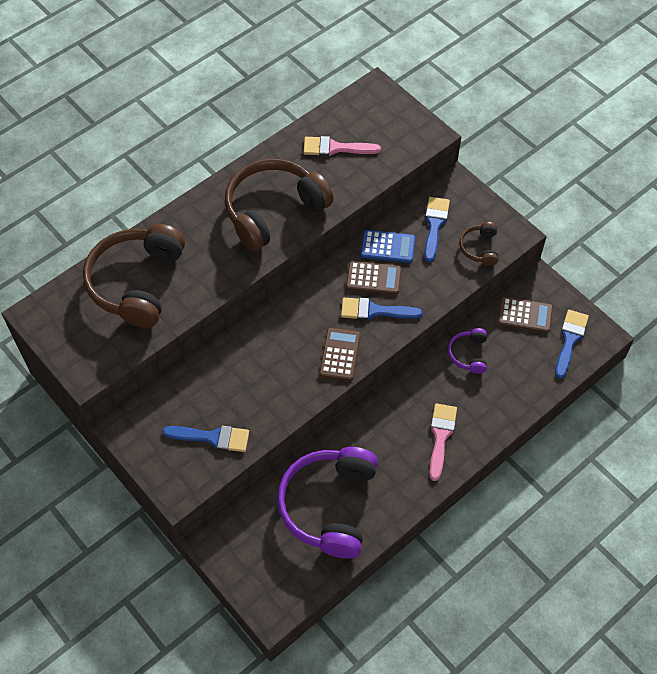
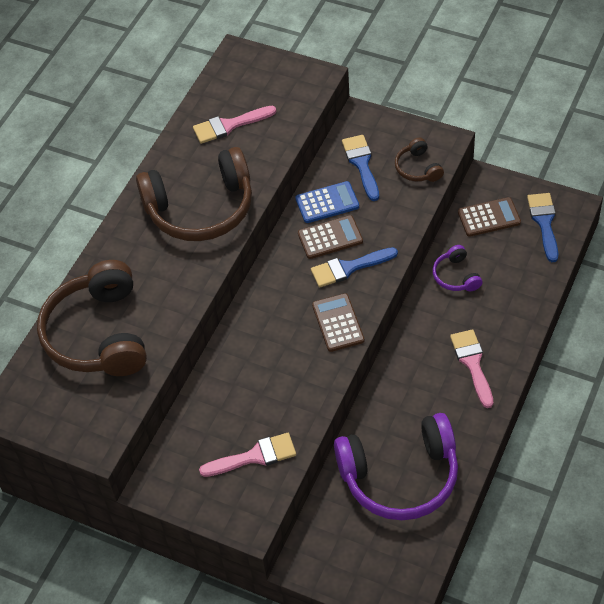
camera: 20 degrees left, 5 degrees down
(212, 437) = (255, 456): blue brush -> pink brush
(273, 211) = (201, 209): brown headphones -> brown headphones turned 135 degrees counterclockwise
(329, 506) = (400, 477): purple headphones -> purple headphones turned 90 degrees counterclockwise

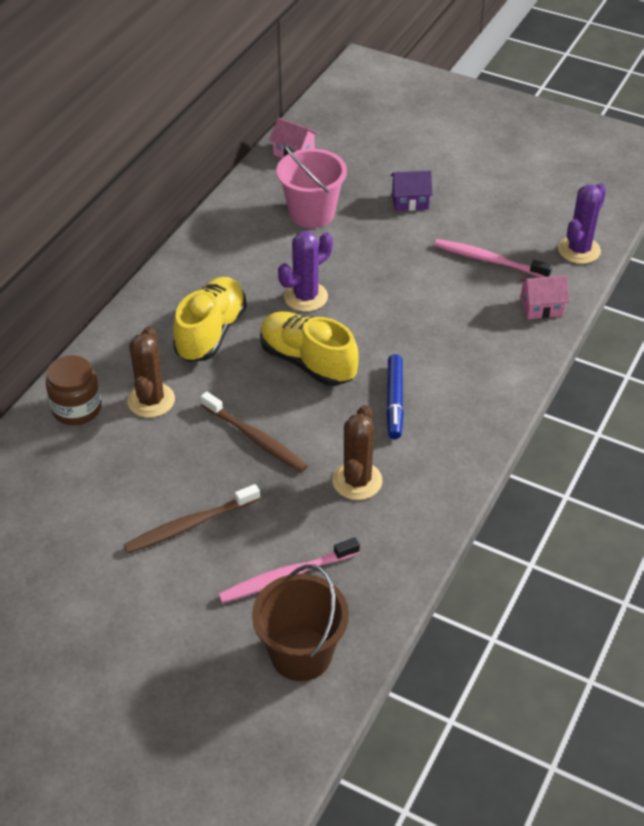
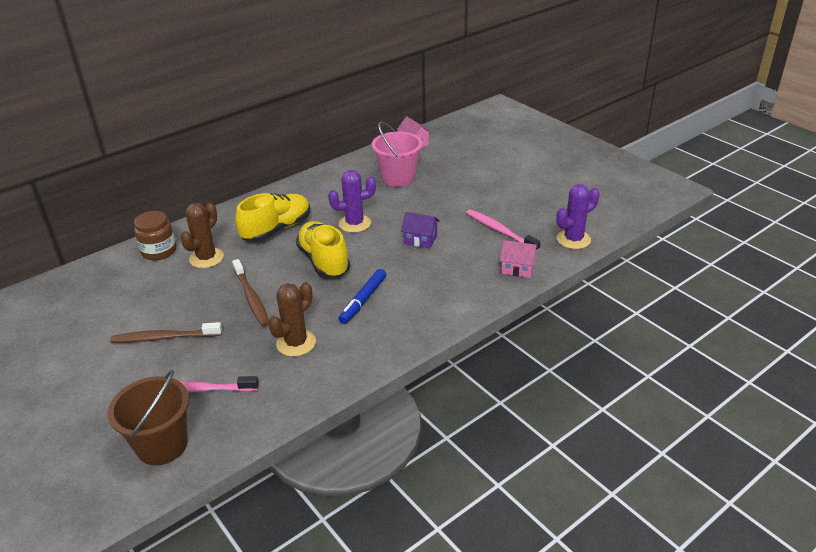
camera: 25 degrees right, 10 degrees down
(410, 201) = (470, 185): purple house -> purple house (420, 239)

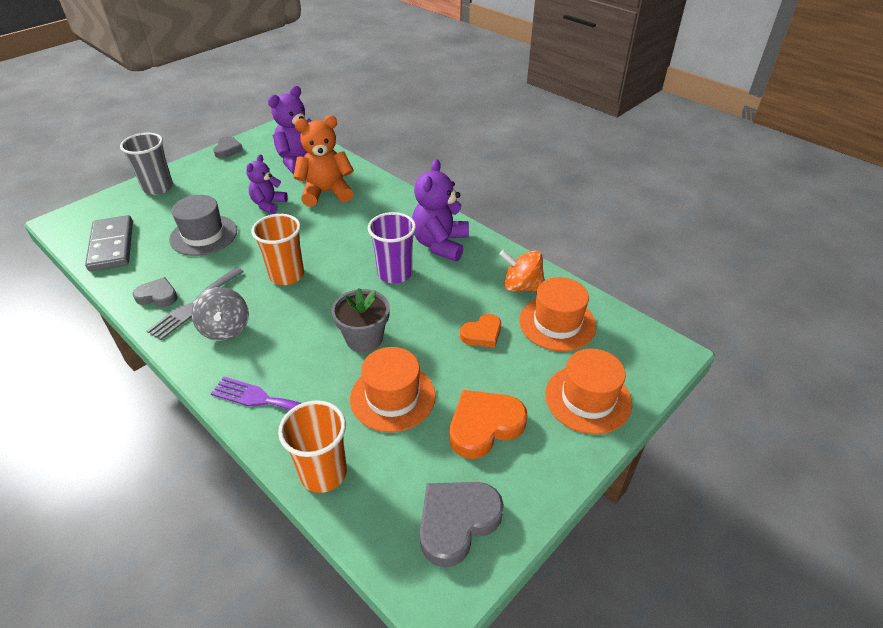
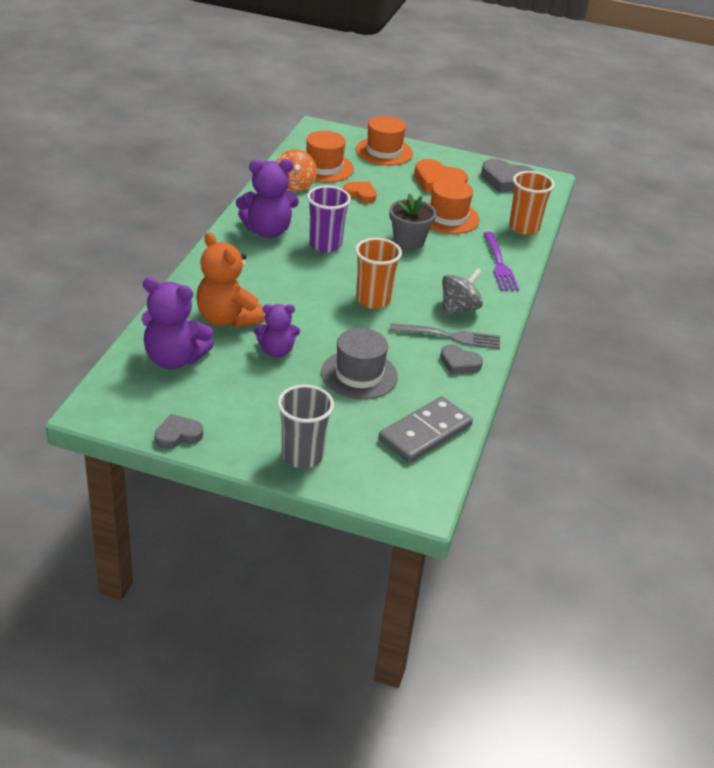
camera: 120 degrees left, 5 degrees down
(158, 296) = (459, 363): grey heart -> grey heart turned 45 degrees counterclockwise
-----
The entries are to be transcribed word for word, without their images.

camera: 20 degrees left, 5 degrees down
(212, 437) = (255, 456): blue brush -> pink brush
(273, 211) = (201, 209): brown headphones -> brown headphones turned 135 degrees counterclockwise
(329, 506) = (400, 477): purple headphones -> purple headphones turned 90 degrees counterclockwise

camera: 25 degrees right, 10 degrees down
(410, 201) = (470, 185): purple house -> purple house (420, 239)

camera: 120 degrees left, 5 degrees down
(158, 296) = (459, 363): grey heart -> grey heart turned 45 degrees counterclockwise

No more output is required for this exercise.